◆ ABOUT THIS EXERCISE
Look through the records, and whenever a line includes the word "yellow", copy it.

◆ EXTRACTED RECORDS
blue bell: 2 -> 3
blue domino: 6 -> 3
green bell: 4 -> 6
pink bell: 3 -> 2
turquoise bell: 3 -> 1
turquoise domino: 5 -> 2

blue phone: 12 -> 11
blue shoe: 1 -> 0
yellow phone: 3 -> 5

==

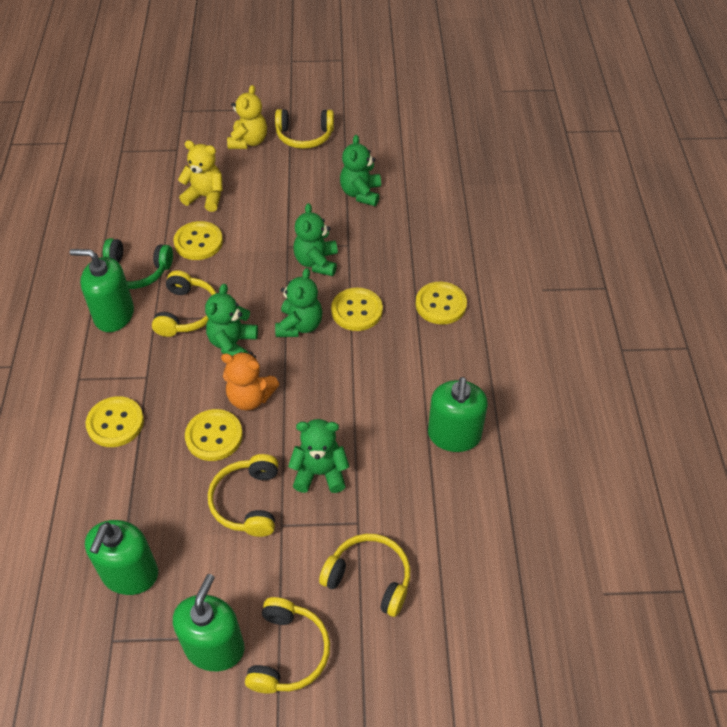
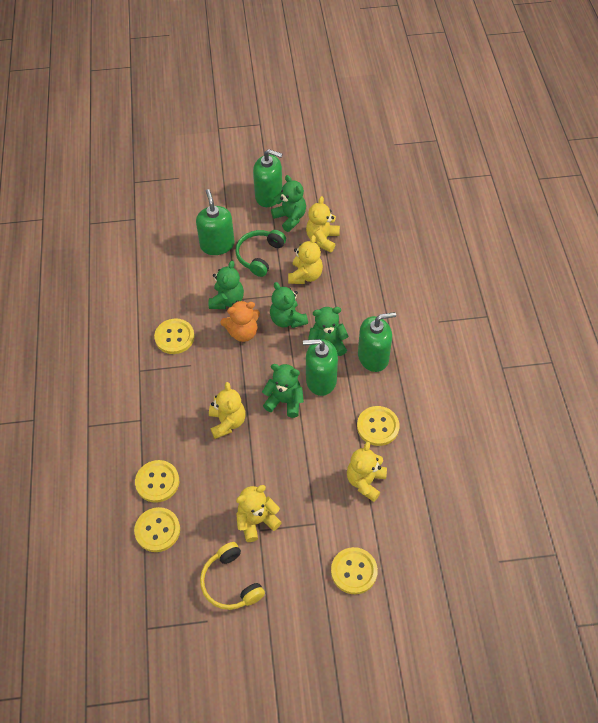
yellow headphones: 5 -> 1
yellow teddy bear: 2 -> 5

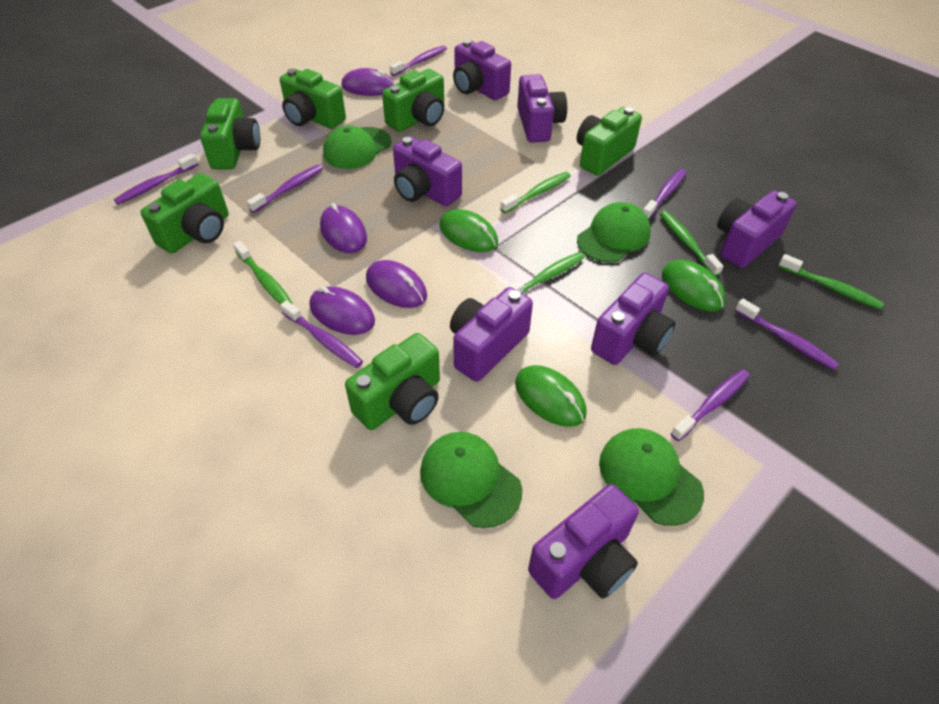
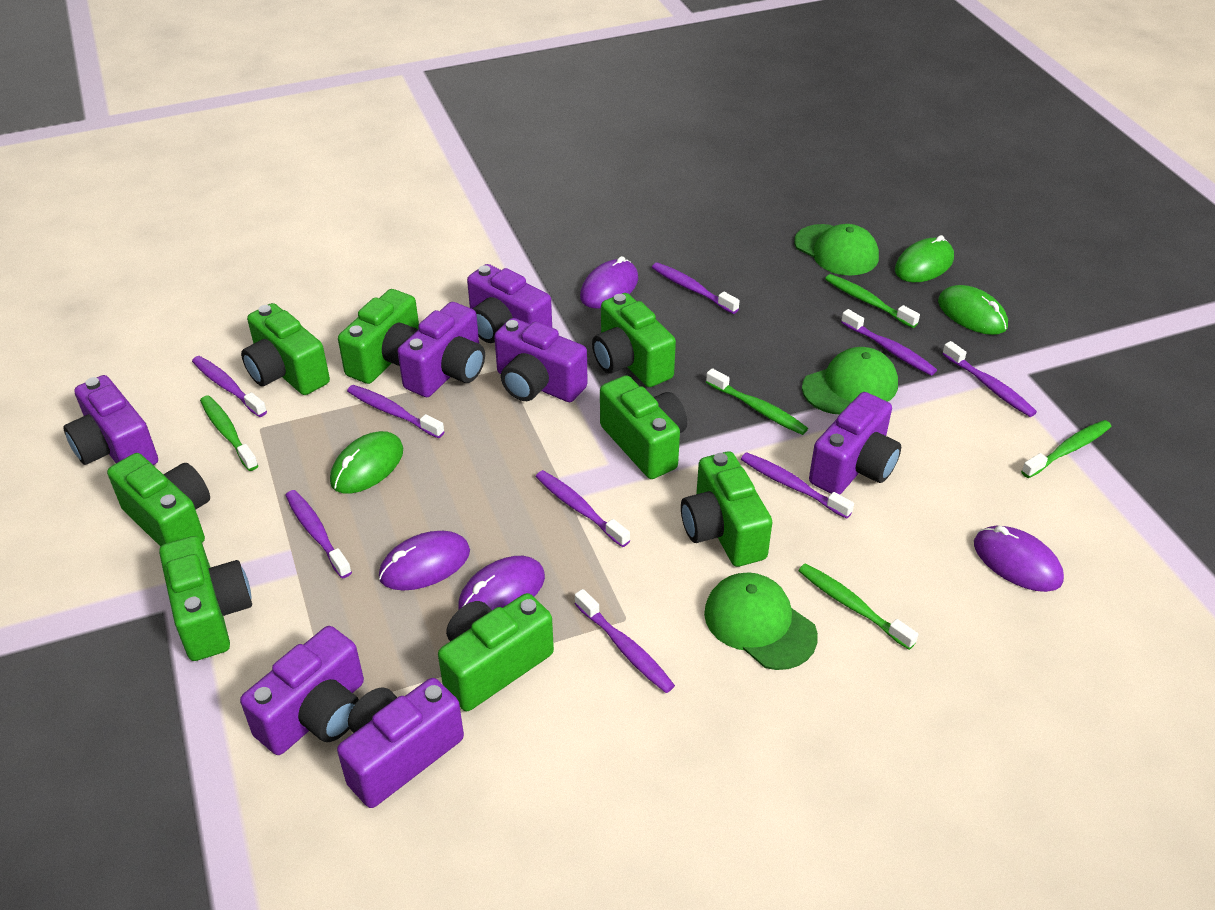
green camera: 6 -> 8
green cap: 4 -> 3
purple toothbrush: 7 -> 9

◆ RESPONSE TO THE EXERCISE
yellow phone: 3 -> 5
yellow headphones: 5 -> 1
yellow teddy bear: 2 -> 5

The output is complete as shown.